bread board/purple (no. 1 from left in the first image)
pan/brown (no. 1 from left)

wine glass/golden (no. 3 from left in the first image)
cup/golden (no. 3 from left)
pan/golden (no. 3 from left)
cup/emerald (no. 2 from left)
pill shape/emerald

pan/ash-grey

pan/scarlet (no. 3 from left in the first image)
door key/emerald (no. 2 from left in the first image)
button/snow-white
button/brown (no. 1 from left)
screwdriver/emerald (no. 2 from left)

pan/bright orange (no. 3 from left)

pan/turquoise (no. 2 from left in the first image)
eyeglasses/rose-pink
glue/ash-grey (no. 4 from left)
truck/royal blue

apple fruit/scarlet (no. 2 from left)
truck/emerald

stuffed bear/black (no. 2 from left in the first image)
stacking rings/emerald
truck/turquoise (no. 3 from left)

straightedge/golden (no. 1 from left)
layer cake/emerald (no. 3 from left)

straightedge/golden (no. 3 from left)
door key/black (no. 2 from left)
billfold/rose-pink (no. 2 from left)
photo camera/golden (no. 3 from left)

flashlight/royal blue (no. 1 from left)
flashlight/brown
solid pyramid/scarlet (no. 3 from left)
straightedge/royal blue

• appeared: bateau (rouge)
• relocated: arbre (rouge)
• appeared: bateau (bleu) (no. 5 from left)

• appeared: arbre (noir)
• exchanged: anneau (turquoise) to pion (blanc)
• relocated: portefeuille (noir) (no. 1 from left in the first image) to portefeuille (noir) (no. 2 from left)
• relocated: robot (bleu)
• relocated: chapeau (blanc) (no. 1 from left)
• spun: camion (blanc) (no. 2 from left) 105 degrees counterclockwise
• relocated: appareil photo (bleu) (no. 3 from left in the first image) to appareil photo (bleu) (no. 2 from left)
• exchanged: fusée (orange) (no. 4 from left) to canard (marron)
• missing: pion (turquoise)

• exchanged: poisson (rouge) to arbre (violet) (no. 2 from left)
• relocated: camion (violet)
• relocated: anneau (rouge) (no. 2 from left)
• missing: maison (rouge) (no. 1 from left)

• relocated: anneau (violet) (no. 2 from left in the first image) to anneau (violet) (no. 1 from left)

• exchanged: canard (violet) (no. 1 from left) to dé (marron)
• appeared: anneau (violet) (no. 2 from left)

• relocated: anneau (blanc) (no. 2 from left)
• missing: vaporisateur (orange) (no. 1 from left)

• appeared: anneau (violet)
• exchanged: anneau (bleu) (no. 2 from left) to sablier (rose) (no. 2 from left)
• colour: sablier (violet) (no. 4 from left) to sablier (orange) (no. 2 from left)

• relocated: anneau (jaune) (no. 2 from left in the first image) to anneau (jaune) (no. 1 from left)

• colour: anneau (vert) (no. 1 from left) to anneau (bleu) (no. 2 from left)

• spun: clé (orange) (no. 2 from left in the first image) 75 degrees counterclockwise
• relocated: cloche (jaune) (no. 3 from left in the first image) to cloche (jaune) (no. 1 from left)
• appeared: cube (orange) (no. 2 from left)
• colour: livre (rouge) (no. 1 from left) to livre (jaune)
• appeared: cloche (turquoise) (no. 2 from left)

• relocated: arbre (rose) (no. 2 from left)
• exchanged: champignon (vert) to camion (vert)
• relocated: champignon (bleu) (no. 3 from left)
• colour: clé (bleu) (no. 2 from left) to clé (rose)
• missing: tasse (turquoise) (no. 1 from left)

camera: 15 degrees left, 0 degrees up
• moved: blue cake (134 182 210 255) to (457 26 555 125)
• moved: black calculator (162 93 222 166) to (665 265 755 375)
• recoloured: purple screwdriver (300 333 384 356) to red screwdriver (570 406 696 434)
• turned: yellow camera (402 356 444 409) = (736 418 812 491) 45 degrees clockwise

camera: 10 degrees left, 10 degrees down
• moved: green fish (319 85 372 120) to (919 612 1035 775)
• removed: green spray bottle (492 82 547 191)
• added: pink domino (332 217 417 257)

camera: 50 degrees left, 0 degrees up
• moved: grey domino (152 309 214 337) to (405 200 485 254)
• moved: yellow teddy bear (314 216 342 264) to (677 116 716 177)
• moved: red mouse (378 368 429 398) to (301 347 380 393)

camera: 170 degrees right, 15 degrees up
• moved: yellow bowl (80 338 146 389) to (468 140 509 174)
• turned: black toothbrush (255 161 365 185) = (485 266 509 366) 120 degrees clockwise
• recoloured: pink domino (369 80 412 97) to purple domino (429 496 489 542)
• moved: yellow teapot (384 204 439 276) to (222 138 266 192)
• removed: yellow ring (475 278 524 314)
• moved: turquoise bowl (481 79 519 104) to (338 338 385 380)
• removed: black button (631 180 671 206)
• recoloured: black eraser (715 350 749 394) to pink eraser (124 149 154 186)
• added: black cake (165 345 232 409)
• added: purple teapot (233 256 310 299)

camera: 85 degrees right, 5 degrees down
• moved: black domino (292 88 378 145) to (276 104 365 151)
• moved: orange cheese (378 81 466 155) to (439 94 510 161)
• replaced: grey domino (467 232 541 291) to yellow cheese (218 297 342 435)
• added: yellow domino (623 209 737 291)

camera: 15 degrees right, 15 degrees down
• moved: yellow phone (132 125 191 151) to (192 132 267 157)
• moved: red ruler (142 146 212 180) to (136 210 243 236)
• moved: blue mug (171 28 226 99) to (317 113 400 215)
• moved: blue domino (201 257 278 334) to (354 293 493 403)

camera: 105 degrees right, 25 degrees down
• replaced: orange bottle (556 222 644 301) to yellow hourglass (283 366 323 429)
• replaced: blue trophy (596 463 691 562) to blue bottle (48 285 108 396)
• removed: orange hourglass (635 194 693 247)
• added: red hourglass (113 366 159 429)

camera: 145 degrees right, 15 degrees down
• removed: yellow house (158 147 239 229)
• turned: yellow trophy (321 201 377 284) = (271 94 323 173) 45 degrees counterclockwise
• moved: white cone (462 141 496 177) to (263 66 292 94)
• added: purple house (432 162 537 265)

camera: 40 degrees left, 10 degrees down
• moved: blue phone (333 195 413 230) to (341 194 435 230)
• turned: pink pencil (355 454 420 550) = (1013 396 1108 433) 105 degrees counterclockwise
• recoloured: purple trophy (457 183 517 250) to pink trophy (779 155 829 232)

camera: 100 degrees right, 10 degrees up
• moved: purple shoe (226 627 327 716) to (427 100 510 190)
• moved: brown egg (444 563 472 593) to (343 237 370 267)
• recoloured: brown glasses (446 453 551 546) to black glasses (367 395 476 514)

------

**AIM OF THE EXERCISE:**
A complete, exact copy of the entries above is what is wanted.

**EXPECTED ANSWER:**
bread board/purple (no. 1 from left in the first image)
pan/brown (no. 1 from left)

wine glass/golden (no. 3 from left in the first image)
cup/golden (no. 3 from left)
pan/golden (no. 3 from left)
cup/emerald (no. 2 from left)
pill shape/emerald

pan/ash-grey

pan/scarlet (no. 3 from left in the first image)
door key/emerald (no. 2 from left in the first image)
button/snow-white
button/brown (no. 1 from left)
screwdriver/emerald (no. 2 from left)

pan/bright orange (no. 3 from left)

pan/turquoise (no. 2 from left in the first image)
eyeglasses/rose-pink
glue/ash-grey (no. 4 from left)
truck/royal blue

apple fruit/scarlet (no. 2 from left)
truck/emerald

stuffed bear/black (no. 2 from left in the first image)
stacking rings/emerald
truck/turquoise (no. 3 from left)

straightedge/golden (no. 1 from left)
layer cake/emerald (no. 3 from left)

straightedge/golden (no. 3 from left)
door key/black (no. 2 from left)
billfold/rose-pink (no. 2 from left)
photo camera/golden (no. 3 from left)

flashlight/royal blue (no. 1 from left)
flashlight/brown
solid pyramid/scarlet (no. 3 from left)
straightedge/royal blue

• appeared: bateau (rouge)
• relocated: arbre (rouge)
• appeared: bateau (bleu) (no. 5 from left)

• appeared: arbre (noir)
• exchanged: anneau (turquoise) to pion (blanc)
• relocated: portefeuille (noir) (no. 1 from left in the first image) to portefeuille (noir) (no. 2 from left)
• relocated: robot (bleu)
• relocated: chapeau (blanc) (no. 1 from left)
• spun: camion (blanc) (no. 2 from left) 105 degrees counterclockwise
• relocated: appareil photo (bleu) (no. 3 from left in the first image) to appareil photo (bleu) (no. 2 from left)
• exchanged: fusée (orange) (no. 4 from left) to canard (marron)
• missing: pion (turquoise)

• exchanged: poisson (rouge) to arbre (violet) (no. 2 from left)
• relocated: camion (violet)
• relocated: anneau (rouge) (no. 2 from left)
• missing: maison (rouge) (no. 1 from left)

• relocated: anneau (violet) (no. 2 from left in the first image) to anneau (violet) (no. 1 from left)

• exchanged: canard (violet) (no. 1 from left) to dé (marron)
• appeared: anneau (violet) (no. 2 from left)

• relocated: anneau (blanc) (no. 2 from left)
• missing: vaporisateur (orange) (no. 1 from left)

• appeared: anneau (violet)
• exchanged: anneau (bleu) (no. 2 from left) to sablier (rose) (no. 2 from left)
• colour: sablier (violet) (no. 4 from left) to sablier (orange) (no. 2 from left)

• relocated: anneau (jaune) (no. 2 from left in the first image) to anneau (jaune) (no. 1 from left)

• colour: anneau (vert) (no. 1 from left) to anneau (bleu) (no. 2 from left)

• spun: clé (orange) (no. 2 from left in the first image) 75 degrees counterclockwise
• relocated: cloche (jaune) (no. 3 from left in the first image) to cloche (jaune) (no. 1 from left)
• appeared: cube (orange) (no. 2 from left)
• colour: livre (rouge) (no. 1 from left) to livre (jaune)
• appeared: cloche (turquoise) (no. 2 from left)

• relocated: arbre (rose) (no. 2 from left)
• exchanged: champignon (vert) to camion (vert)
• relocated: champignon (bleu) (no. 3 from left)
• colour: clé (bleu) (no. 2 from left) to clé (rose)
• missing: tasse (turquoise) (no. 1 from left)

camera: 15 degrees left, 0 degrees up
• moved: blue cake (134 182 210 255) to (457 26 555 125)
• moved: black calculator (162 93 222 166) to (665 265 755 375)
• recoloured: purple screwdriver (300 333 384 356) to red screwdriver (570 406 696 434)
• turned: yellow camera (402 356 444 409) = (736 418 812 491) 45 degrees clockwise

camera: 10 degrees left, 10 degrees down
• moved: green fish (319 85 372 120) to (919 612 1035 775)
• removed: green spray bottle (492 82 547 191)
• added: pink domino (332 217 417 257)

camera: 50 degrees left, 0 degrees up
• moved: grey domino (152 309 214 337) to (405 200 485 254)
• moved: yellow teddy bear (314 216 342 264) to (677 116 716 177)
• moved: red mouse (378 368 429 398) to (301 347 380 393)

camera: 170 degrees right, 15 degrees up
• moved: yellow bowl (80 338 146 389) to (468 140 509 174)
• turned: black toothbrush (255 161 365 185) = (485 266 509 366) 120 degrees clockwise
• recoloured: pink domino (369 80 412 97) to purple domino (429 496 489 542)
• moved: yellow teapot (384 204 439 276) to (222 138 266 192)
• removed: yellow ring (475 278 524 314)
• moved: turquoise bowl (481 79 519 104) to (338 338 385 380)
• removed: black button (631 180 671 206)
• recoloured: black eraser (715 350 749 394) to pink eraser (124 149 154 186)
• added: black cake (165 345 232 409)
• added: purple teapot (233 256 310 299)

camera: 85 degrees right, 5 degrees down
• moved: black domino (292 88 378 145) to (276 104 365 151)
• moved: orange cheese (378 81 466 155) to (439 94 510 161)
• replaced: grey domino (467 232 541 291) to yellow cheese (218 297 342 435)
• added: yellow domino (623 209 737 291)

camera: 15 degrees right, 15 degrees down
• moved: yellow phone (132 125 191 151) to (192 132 267 157)
• moved: red ruler (142 146 212 180) to (136 210 243 236)
• moved: blue mug (171 28 226 99) to (317 113 400 215)
• moved: blue domino (201 257 278 334) to (354 293 493 403)

camera: 105 degrees right, 25 degrees down
• replaced: orange bottle (556 222 644 301) to yellow hourglass (283 366 323 429)
• replaced: blue trophy (596 463 691 562) to blue bottle (48 285 108 396)
• removed: orange hourglass (635 194 693 247)
• added: red hourglass (113 366 159 429)

camera: 145 degrees right, 15 degrees down
• removed: yellow house (158 147 239 229)
• turned: yellow trophy (321 201 377 284) = (271 94 323 173) 45 degrees counterclockwise
• moved: white cone (462 141 496 177) to (263 66 292 94)
• added: purple house (432 162 537 265)

camera: 40 degrees left, 10 degrees down
• moved: blue phone (333 195 413 230) to (341 194 435 230)
• turned: pink pencil (355 454 420 550) = (1013 396 1108 433) 105 degrees counterclockwise
• recoloured: purple trophy (457 183 517 250) to pink trophy (779 155 829 232)

camera: 100 degrees right, 10 degrees up
• moved: purple shoe (226 627 327 716) to (427 100 510 190)
• moved: brown egg (444 563 472 593) to (343 237 370 267)
• recoloured: brown glasses (446 453 551 546) to black glasses (367 395 476 514)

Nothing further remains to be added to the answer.